■ Action item ■
When you reach the line containing "(477, 320) = (386, 254): grey egg -> none" in the data below, reproduce it and every line that follows, exactly and without additions.
Provided records Start Marker
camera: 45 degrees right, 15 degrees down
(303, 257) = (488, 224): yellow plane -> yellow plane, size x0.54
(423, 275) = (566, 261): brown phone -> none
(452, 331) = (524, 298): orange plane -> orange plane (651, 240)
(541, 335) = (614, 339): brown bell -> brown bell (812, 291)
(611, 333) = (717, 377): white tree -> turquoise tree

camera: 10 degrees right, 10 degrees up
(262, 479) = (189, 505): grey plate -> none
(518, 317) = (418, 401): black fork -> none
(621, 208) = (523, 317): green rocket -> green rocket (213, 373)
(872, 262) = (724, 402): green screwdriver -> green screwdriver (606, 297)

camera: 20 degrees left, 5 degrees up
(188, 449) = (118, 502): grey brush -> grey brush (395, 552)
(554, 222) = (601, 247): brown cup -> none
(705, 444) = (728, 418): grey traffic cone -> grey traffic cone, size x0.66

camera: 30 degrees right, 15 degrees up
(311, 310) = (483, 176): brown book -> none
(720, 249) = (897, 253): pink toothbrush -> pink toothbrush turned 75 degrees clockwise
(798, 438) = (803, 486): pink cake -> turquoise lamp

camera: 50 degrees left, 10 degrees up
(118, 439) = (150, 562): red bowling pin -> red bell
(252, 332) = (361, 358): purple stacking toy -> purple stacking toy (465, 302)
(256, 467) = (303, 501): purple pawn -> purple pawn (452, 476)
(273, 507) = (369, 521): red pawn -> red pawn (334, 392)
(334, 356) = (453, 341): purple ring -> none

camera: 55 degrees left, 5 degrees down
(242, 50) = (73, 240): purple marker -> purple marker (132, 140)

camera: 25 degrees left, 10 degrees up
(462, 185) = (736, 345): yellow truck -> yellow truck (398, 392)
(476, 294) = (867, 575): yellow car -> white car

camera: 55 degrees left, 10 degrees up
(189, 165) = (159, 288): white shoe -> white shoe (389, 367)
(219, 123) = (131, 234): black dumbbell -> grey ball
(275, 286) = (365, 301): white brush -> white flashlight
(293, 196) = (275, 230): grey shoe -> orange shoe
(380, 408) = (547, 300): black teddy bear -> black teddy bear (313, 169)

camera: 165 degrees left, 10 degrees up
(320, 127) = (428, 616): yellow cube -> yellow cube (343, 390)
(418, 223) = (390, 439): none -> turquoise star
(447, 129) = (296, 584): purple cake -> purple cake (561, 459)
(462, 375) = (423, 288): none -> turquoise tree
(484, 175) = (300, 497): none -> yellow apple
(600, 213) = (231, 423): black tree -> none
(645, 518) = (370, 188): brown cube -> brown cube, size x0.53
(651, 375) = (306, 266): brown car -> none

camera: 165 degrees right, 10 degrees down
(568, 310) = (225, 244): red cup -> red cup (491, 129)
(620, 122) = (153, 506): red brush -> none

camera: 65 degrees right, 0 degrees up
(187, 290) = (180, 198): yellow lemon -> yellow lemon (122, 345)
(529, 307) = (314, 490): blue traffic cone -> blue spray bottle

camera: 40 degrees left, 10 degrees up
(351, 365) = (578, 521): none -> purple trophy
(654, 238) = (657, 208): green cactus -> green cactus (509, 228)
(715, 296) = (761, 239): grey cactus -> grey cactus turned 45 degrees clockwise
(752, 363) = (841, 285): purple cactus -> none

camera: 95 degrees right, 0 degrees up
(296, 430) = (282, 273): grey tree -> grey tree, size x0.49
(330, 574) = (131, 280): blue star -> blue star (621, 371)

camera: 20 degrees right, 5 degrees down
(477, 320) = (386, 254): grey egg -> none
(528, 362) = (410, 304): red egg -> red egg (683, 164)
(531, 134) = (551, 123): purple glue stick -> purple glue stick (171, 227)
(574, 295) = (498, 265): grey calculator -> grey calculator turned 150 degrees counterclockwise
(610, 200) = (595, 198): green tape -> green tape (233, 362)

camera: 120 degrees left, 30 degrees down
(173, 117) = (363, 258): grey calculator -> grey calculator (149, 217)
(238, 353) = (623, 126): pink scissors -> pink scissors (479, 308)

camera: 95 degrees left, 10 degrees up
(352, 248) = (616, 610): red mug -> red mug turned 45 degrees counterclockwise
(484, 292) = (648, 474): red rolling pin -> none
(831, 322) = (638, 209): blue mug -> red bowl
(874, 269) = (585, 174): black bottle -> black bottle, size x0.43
Provided records End Marker
■ Exercise output ■
(477, 320) = (386, 254): grey egg -> none
(528, 362) = (410, 304): red egg -> red egg (683, 164)
(531, 134) = (551, 123): purple glue stick -> purple glue stick (171, 227)
(574, 295) = (498, 265): grey calculator -> grey calculator turned 150 degrees counterclockwise
(610, 200) = (595, 198): green tape -> green tape (233, 362)

camera: 120 degrees left, 30 degrees down
(173, 117) = (363, 258): grey calculator -> grey calculator (149, 217)
(238, 353) = (623, 126): pink scissors -> pink scissors (479, 308)

camera: 95 degrees left, 10 degrees up
(352, 248) = (616, 610): red mug -> red mug turned 45 degrees counterclockwise
(484, 292) = (648, 474): red rolling pin -> none
(831, 322) = (638, 209): blue mug -> red bowl
(874, 269) = (585, 174): black bottle -> black bottle, size x0.43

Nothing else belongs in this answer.